_What is being asked_
Please retype all of the following entries exactly.

_Extracted records_
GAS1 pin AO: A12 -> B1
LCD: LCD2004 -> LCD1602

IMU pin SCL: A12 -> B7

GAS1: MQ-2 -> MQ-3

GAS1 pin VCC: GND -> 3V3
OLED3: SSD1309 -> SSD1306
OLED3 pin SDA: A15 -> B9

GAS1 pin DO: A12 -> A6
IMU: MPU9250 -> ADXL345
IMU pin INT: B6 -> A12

_Written reply_
GAS1 pin AO: A12 -> B1
LCD: LCD2004 -> LCD1602

IMU pin SCL: A12 -> B7

GAS1: MQ-2 -> MQ-3

GAS1 pin VCC: GND -> 3V3
OLED3: SSD1309 -> SSD1306
OLED3 pin SDA: A15 -> B9

GAS1 pin DO: A12 -> A6
IMU: MPU9250 -> ADXL345
IMU pin INT: B6 -> A12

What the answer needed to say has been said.